**Supplied entries:**
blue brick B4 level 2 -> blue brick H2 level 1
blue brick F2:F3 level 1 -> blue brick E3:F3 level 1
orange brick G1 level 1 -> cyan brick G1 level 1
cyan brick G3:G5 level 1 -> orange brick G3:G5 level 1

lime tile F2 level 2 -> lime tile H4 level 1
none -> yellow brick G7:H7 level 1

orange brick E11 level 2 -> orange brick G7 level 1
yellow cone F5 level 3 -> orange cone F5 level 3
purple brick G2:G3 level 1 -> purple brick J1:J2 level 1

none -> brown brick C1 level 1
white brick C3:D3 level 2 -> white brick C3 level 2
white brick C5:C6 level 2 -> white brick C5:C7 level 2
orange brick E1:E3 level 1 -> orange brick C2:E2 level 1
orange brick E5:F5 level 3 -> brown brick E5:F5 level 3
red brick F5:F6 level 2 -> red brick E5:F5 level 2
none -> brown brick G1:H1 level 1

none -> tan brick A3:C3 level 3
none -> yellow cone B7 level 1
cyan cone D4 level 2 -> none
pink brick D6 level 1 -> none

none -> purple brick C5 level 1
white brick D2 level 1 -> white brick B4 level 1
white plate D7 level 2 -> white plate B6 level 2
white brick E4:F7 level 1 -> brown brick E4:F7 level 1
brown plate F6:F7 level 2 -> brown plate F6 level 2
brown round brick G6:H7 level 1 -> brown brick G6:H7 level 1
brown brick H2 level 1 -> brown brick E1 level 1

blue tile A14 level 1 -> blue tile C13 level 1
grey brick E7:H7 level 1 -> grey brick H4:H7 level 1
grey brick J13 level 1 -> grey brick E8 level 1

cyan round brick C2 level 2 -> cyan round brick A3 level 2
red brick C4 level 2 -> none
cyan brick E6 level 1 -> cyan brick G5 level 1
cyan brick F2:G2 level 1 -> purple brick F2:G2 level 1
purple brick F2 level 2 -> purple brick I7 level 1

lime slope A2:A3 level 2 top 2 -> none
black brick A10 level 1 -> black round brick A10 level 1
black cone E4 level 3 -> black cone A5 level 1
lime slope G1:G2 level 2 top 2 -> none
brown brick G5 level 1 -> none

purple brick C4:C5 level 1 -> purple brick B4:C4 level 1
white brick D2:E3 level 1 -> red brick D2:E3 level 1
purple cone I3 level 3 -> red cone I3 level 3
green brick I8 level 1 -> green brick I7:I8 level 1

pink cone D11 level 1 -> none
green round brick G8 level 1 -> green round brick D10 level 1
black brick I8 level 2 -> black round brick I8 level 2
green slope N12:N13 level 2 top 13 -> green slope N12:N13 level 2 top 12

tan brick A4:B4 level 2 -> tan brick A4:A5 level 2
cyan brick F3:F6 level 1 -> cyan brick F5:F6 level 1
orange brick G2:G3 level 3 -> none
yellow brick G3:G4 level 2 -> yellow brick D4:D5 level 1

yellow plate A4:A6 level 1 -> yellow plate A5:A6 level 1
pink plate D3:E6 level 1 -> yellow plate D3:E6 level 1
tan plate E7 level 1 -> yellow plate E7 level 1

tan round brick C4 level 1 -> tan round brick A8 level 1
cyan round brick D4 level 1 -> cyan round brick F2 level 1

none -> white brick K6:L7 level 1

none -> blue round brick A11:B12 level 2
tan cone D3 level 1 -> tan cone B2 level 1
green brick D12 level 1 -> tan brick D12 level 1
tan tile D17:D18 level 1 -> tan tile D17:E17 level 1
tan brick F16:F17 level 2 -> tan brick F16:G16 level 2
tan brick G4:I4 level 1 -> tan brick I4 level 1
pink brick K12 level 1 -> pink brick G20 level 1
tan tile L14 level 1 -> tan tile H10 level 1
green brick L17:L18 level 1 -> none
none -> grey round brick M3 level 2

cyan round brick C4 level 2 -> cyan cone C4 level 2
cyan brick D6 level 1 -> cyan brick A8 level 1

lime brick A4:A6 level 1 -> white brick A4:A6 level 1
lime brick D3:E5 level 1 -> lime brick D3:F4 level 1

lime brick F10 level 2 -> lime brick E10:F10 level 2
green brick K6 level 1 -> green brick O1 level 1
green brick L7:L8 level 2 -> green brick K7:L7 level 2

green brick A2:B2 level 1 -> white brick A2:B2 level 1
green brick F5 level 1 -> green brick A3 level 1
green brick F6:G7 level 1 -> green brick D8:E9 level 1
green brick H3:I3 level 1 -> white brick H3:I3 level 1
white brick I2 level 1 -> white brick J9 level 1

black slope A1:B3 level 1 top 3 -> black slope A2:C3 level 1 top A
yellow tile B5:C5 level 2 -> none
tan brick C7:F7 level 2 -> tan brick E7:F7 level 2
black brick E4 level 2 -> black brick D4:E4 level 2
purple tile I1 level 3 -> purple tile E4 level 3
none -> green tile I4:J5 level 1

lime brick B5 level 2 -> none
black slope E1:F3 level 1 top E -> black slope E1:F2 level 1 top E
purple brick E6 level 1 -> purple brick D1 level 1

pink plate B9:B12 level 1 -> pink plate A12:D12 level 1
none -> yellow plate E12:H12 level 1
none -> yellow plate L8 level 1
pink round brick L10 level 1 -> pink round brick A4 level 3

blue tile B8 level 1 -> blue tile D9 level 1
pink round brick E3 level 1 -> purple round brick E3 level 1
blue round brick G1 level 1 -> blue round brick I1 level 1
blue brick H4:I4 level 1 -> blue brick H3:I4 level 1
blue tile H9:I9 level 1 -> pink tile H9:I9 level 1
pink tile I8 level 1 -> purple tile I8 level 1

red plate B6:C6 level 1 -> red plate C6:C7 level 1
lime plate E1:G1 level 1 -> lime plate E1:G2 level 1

**Instructions to follow:** Using the exact wording, write out all of the records.

**Solution to this exercise:**
blue brick B4 level 2 -> blue brick H2 level 1
blue brick F2:F3 level 1 -> blue brick E3:F3 level 1
orange brick G1 level 1 -> cyan brick G1 level 1
cyan brick G3:G5 level 1 -> orange brick G3:G5 level 1

lime tile F2 level 2 -> lime tile H4 level 1
none -> yellow brick G7:H7 level 1

orange brick E11 level 2 -> orange brick G7 level 1
yellow cone F5 level 3 -> orange cone F5 level 3
purple brick G2:G3 level 1 -> purple brick J1:J2 level 1

none -> brown brick C1 level 1
white brick C3:D3 level 2 -> white brick C3 level 2
white brick C5:C6 level 2 -> white brick C5:C7 level 2
orange brick E1:E3 level 1 -> orange brick C2:E2 level 1
orange brick E5:F5 level 3 -> brown brick E5:F5 level 3
red brick F5:F6 level 2 -> red brick E5:F5 level 2
none -> brown brick G1:H1 level 1

none -> tan brick A3:C3 level 3
none -> yellow cone B7 level 1
cyan cone D4 level 2 -> none
pink brick D6 level 1 -> none

none -> purple brick C5 level 1
white brick D2 level 1 -> white brick B4 level 1
white plate D7 level 2 -> white plate B6 level 2
white brick E4:F7 level 1 -> brown brick E4:F7 level 1
brown plate F6:F7 level 2 -> brown plate F6 level 2
brown round brick G6:H7 level 1 -> brown brick G6:H7 level 1
brown brick H2 level 1 -> brown brick E1 level 1

blue tile A14 level 1 -> blue tile C13 level 1
grey brick E7:H7 level 1 -> grey brick H4:H7 level 1
grey brick J13 level 1 -> grey brick E8 level 1

cyan round brick C2 level 2 -> cyan round brick A3 level 2
red brick C4 level 2 -> none
cyan brick E6 level 1 -> cyan brick G5 level 1
cyan brick F2:G2 level 1 -> purple brick F2:G2 level 1
purple brick F2 level 2 -> purple brick I7 level 1

lime slope A2:A3 level 2 top 2 -> none
black brick A10 level 1 -> black round brick A10 level 1
black cone E4 level 3 -> black cone A5 level 1
lime slope G1:G2 level 2 top 2 -> none
brown brick G5 level 1 -> none

purple brick C4:C5 level 1 -> purple brick B4:C4 level 1
white brick D2:E3 level 1 -> red brick D2:E3 level 1
purple cone I3 level 3 -> red cone I3 level 3
green brick I8 level 1 -> green brick I7:I8 level 1

pink cone D11 level 1 -> none
green round brick G8 level 1 -> green round brick D10 level 1
black brick I8 level 2 -> black round brick I8 level 2
green slope N12:N13 level 2 top 13 -> green slope N12:N13 level 2 top 12

tan brick A4:B4 level 2 -> tan brick A4:A5 level 2
cyan brick F3:F6 level 1 -> cyan brick F5:F6 level 1
orange brick G2:G3 level 3 -> none
yellow brick G3:G4 level 2 -> yellow brick D4:D5 level 1

yellow plate A4:A6 level 1 -> yellow plate A5:A6 level 1
pink plate D3:E6 level 1 -> yellow plate D3:E6 level 1
tan plate E7 level 1 -> yellow plate E7 level 1

tan round brick C4 level 1 -> tan round brick A8 level 1
cyan round brick D4 level 1 -> cyan round brick F2 level 1

none -> white brick K6:L7 level 1

none -> blue round brick A11:B12 level 2
tan cone D3 level 1 -> tan cone B2 level 1
green brick D12 level 1 -> tan brick D12 level 1
tan tile D17:D18 level 1 -> tan tile D17:E17 level 1
tan brick F16:F17 level 2 -> tan brick F16:G16 level 2
tan brick G4:I4 level 1 -> tan brick I4 level 1
pink brick K12 level 1 -> pink brick G20 level 1
tan tile L14 level 1 -> tan tile H10 level 1
green brick L17:L18 level 1 -> none
none -> grey round brick M3 level 2

cyan round brick C4 level 2 -> cyan cone C4 level 2
cyan brick D6 level 1 -> cyan brick A8 level 1

lime brick A4:A6 level 1 -> white brick A4:A6 level 1
lime brick D3:E5 level 1 -> lime brick D3:F4 level 1

lime brick F10 level 2 -> lime brick E10:F10 level 2
green brick K6 level 1 -> green brick O1 level 1
green brick L7:L8 level 2 -> green brick K7:L7 level 2

green brick A2:B2 level 1 -> white brick A2:B2 level 1
green brick F5 level 1 -> green brick A3 level 1
green brick F6:G7 level 1 -> green brick D8:E9 level 1
green brick H3:I3 level 1 -> white brick H3:I3 level 1
white brick I2 level 1 -> white brick J9 level 1

black slope A1:B3 level 1 top 3 -> black slope A2:C3 level 1 top A
yellow tile B5:C5 level 2 -> none
tan brick C7:F7 level 2 -> tan brick E7:F7 level 2
black brick E4 level 2 -> black brick D4:E4 level 2
purple tile I1 level 3 -> purple tile E4 level 3
none -> green tile I4:J5 level 1

lime brick B5 level 2 -> none
black slope E1:F3 level 1 top E -> black slope E1:F2 level 1 top E
purple brick E6 level 1 -> purple brick D1 level 1

pink plate B9:B12 level 1 -> pink plate A12:D12 level 1
none -> yellow plate E12:H12 level 1
none -> yellow plate L8 level 1
pink round brick L10 level 1 -> pink round brick A4 level 3

blue tile B8 level 1 -> blue tile D9 level 1
pink round brick E3 level 1 -> purple round brick E3 level 1
blue round brick G1 level 1 -> blue round brick I1 level 1
blue brick H4:I4 level 1 -> blue brick H3:I4 level 1
blue tile H9:I9 level 1 -> pink tile H9:I9 level 1
pink tile I8 level 1 -> purple tile I8 level 1

red plate B6:C6 level 1 -> red plate C6:C7 level 1
lime plate E1:G1 level 1 -> lime plate E1:G2 level 1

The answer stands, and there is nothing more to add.